## TASK
State how many lines of the entries hold the string "point". Reply with the number alone.

[Edit tracking data]

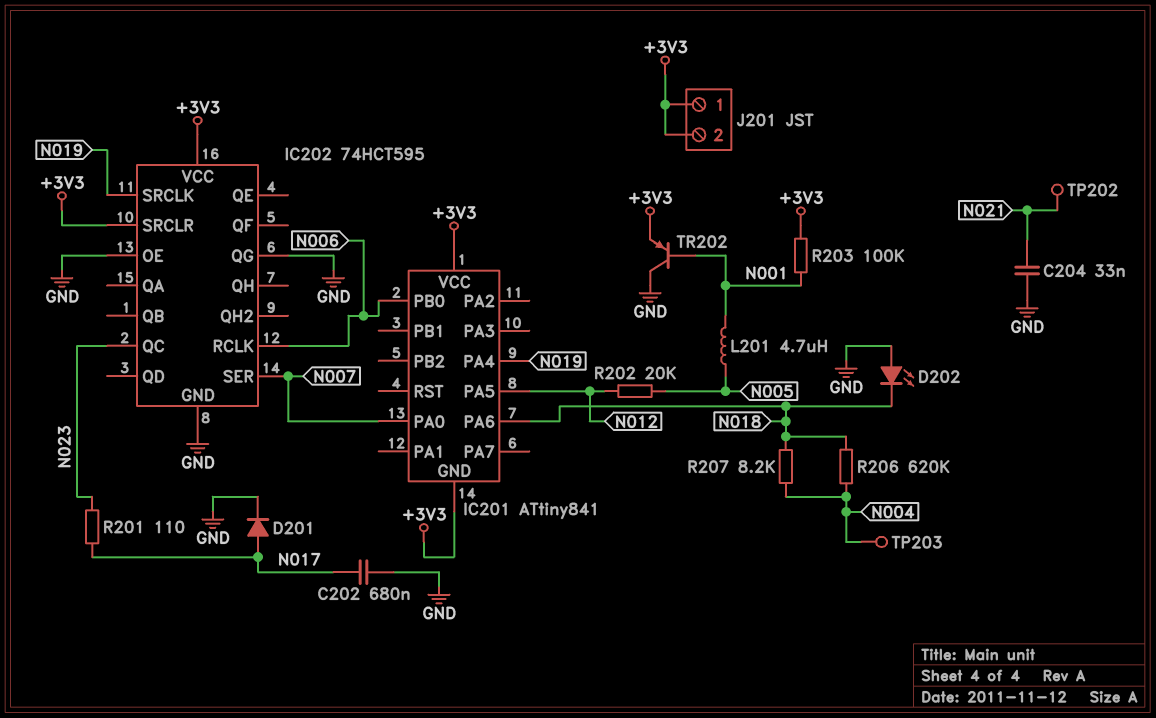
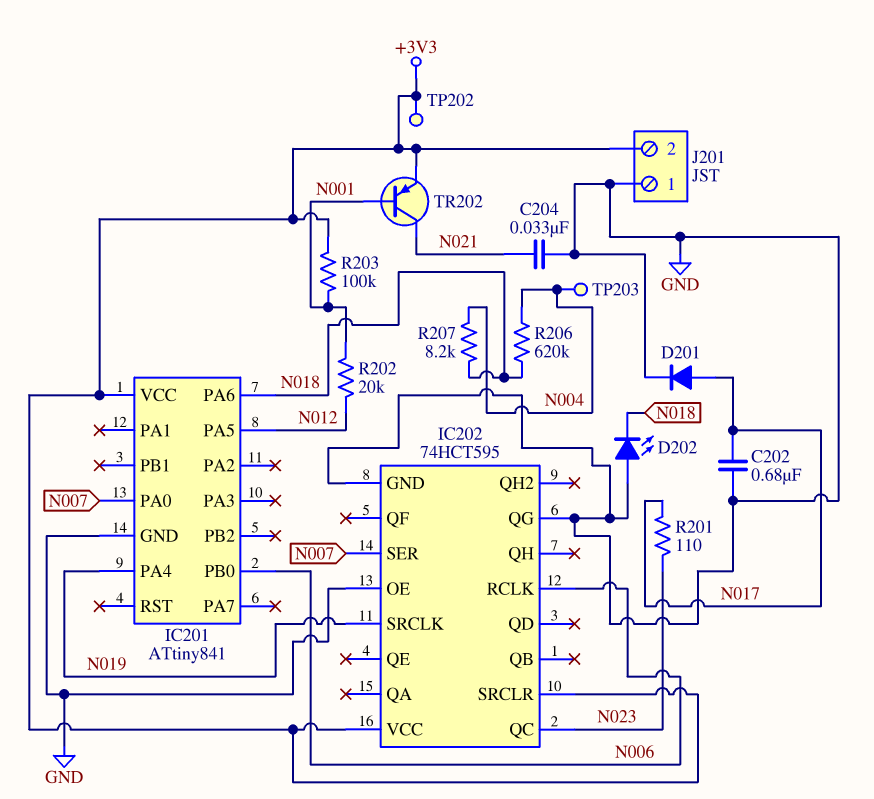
IC201 pin GND: +3V3 -> GND
J201 pin 1: +3V3 -> GND
L201: 4.7uH (N001, N005) -> none
R202: 20k (N005, N012) -> 20k (N001, N012)
TP202: test point (N021) -> test point (+3V3)
TR202: PNP (B N001, C GND, E +3V3) -> PNP (B N001, C N021, E +3V3)

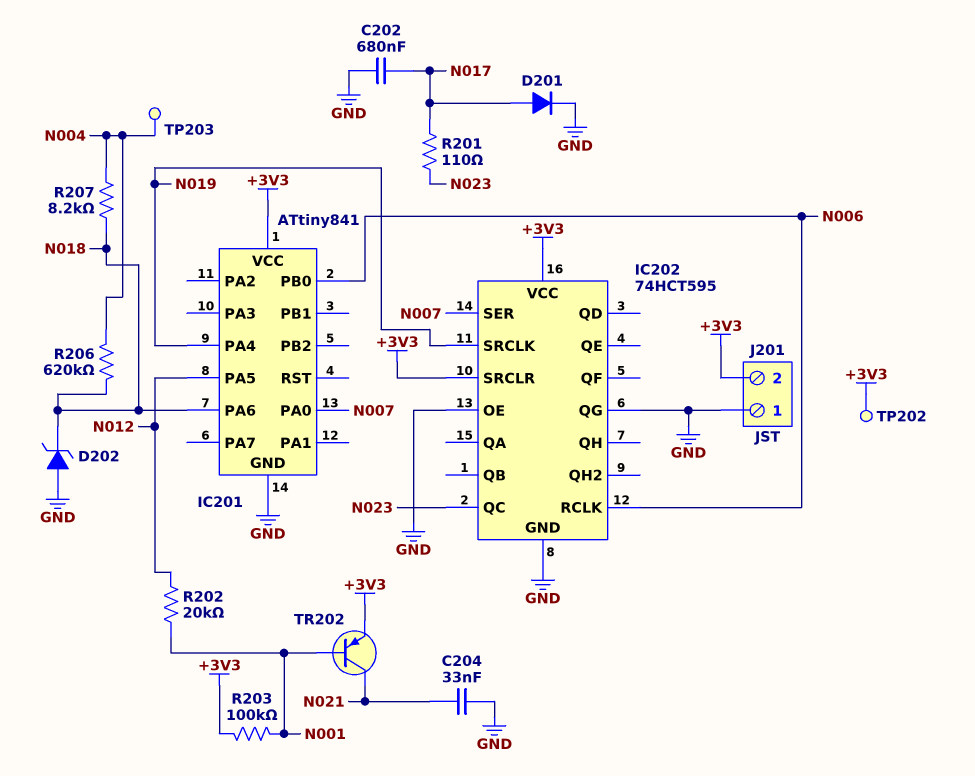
D202: LED (A GND, K N018) -> zener (A GND, K N018)

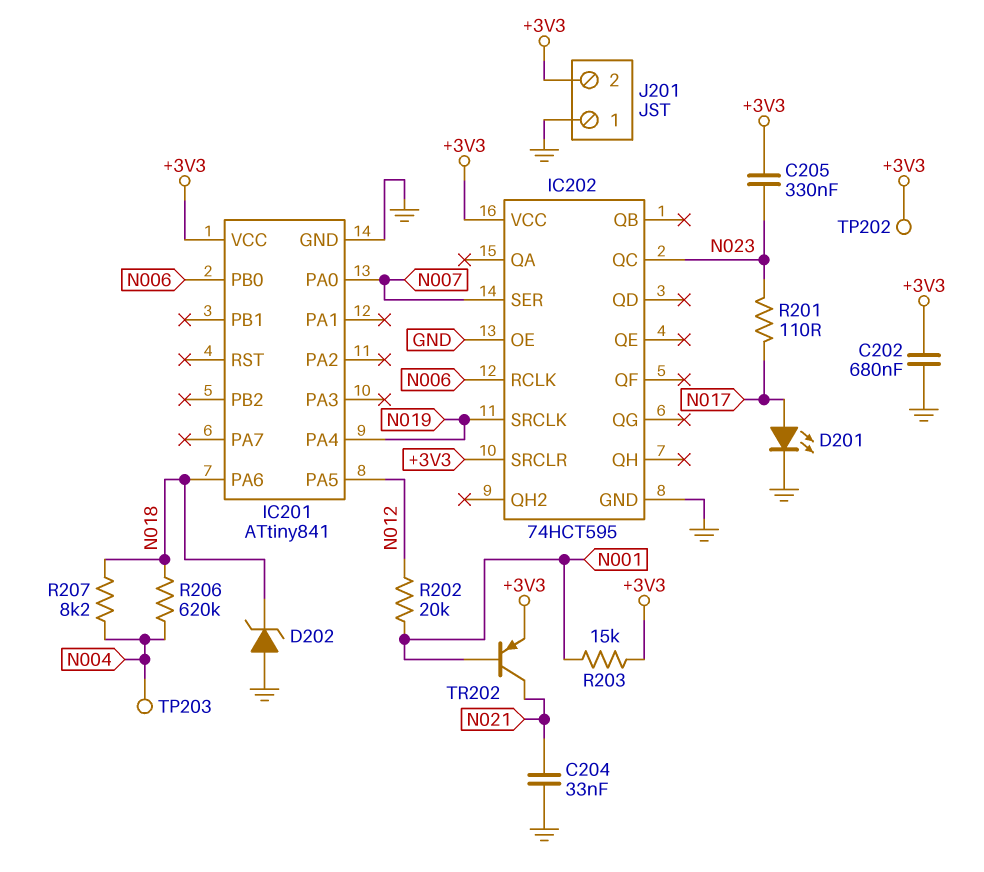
C202: 680nF (GND, N017) -> 680nF (+3V3, GND)
C205: none -> 330nF (+3V3, N023)
D201: diode (A N017, K GND) -> LED (A N017, K GND)
IC202 pin QG: GND -> none
R203: 100k (+3V3, N001) -> 15k (+3V3, N001)

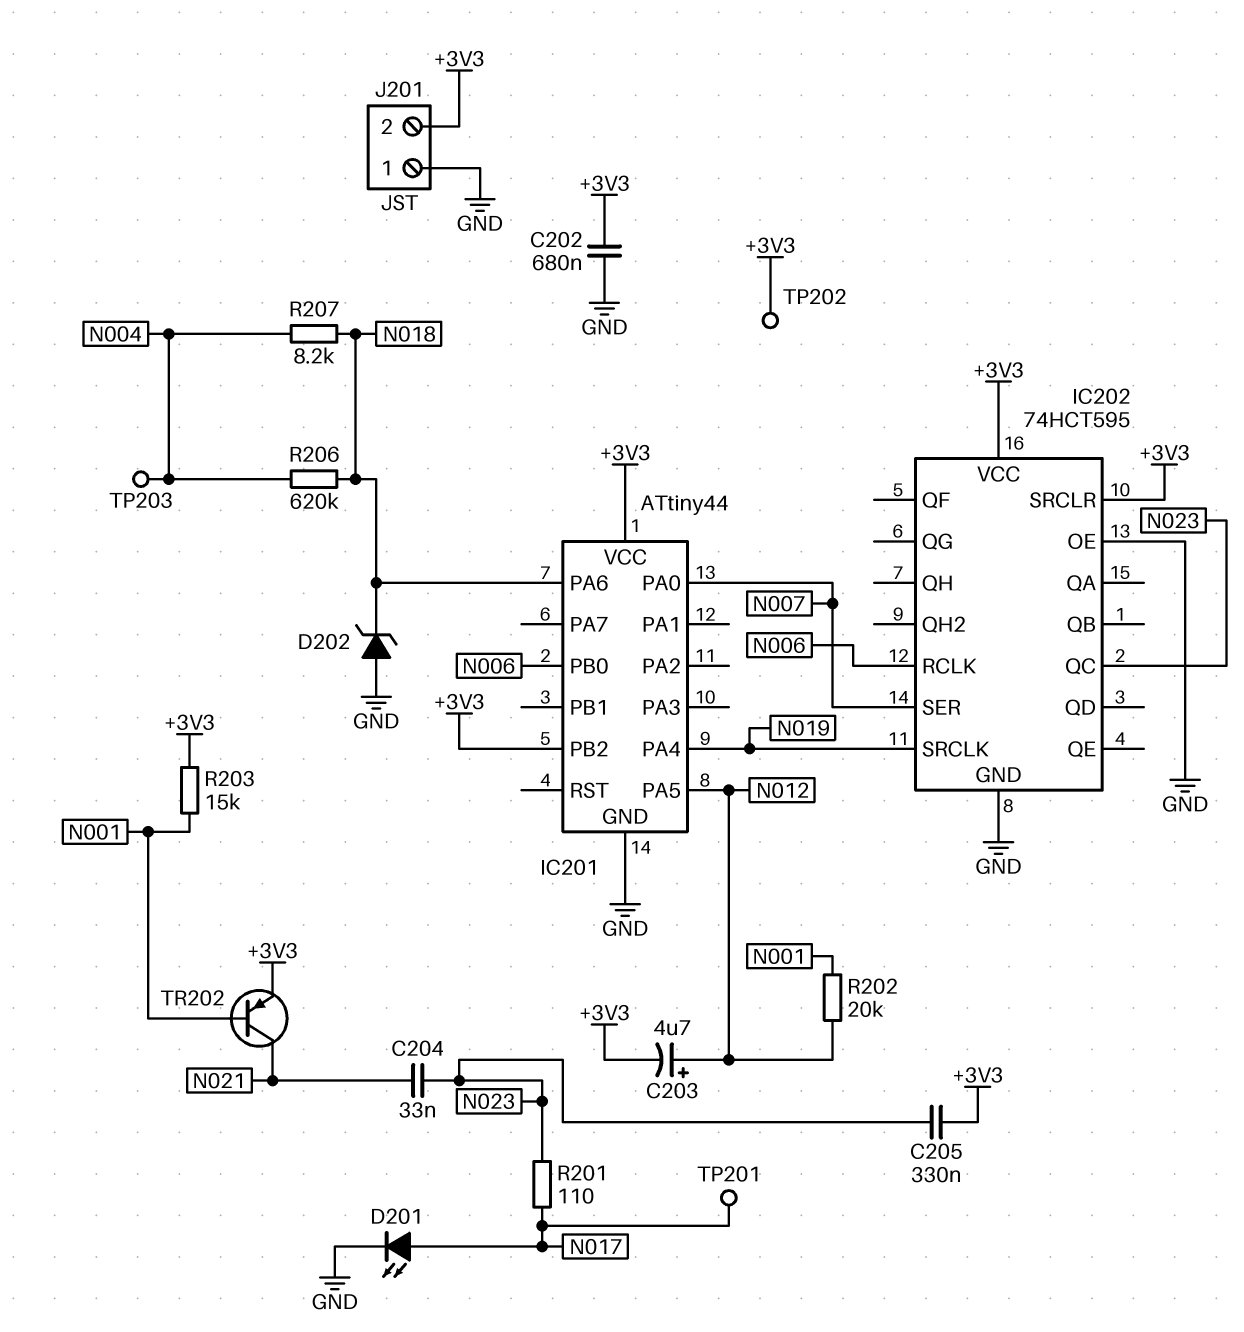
C203: none -> 4.7uF (plus N012, minus +3V3)
C204: 33nF (GND, N021) -> 33nF (N021, N023)
IC201: ATtiny841 -> ATtiny44
IC201 pin PB2: none -> +3V3
TP201: none -> test point (N017)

## TASK RESPONSE
2